TASK:
Each line below is to be copied exactly; images do not go into the copy.
[THE DATA — start]
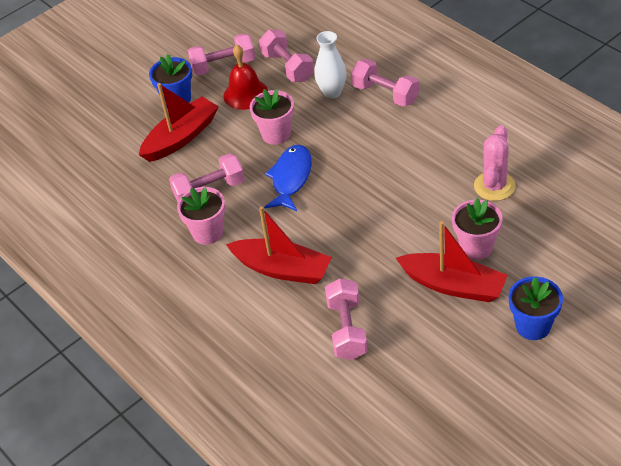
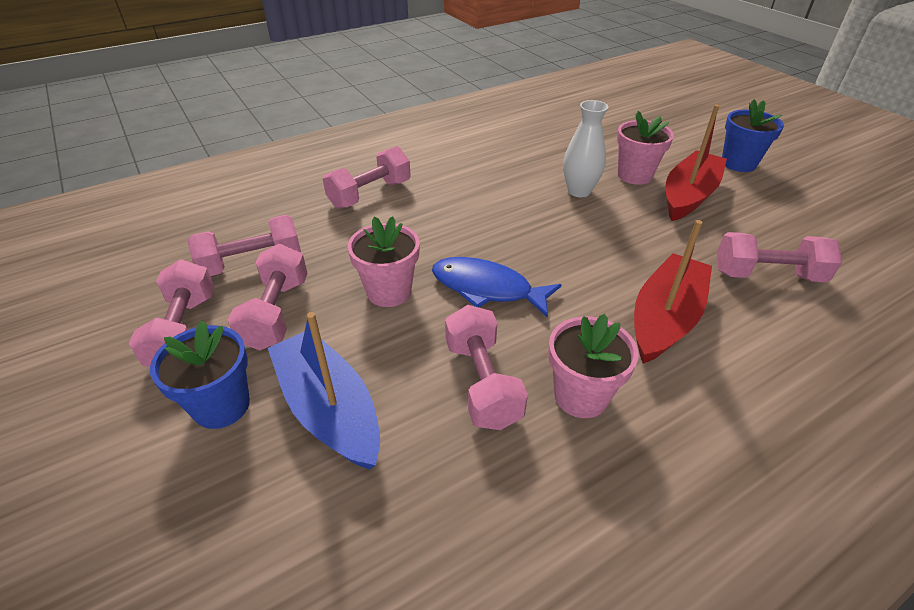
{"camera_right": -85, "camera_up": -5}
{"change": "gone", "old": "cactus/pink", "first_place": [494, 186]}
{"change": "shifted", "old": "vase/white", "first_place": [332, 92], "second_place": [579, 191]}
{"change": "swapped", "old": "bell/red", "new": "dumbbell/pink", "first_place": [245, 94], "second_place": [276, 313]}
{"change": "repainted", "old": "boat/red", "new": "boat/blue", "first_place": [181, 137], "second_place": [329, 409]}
[THE DATA — finish]
EXERCISE OUTPUT:
{"camera_right": -85, "camera_up": -5}
{"change": "gone", "old": "cactus/pink", "first_place": [494, 186]}
{"change": "shifted", "old": "vase/white", "first_place": [332, 92], "second_place": [579, 191]}
{"change": "swapped", "old": "bell/red", "new": "dumbbell/pink", "first_place": [245, 94], "second_place": [276, 313]}
{"change": "repainted", "old": "boat/red", "new": "boat/blue", "first_place": [181, 137], "second_place": [329, 409]}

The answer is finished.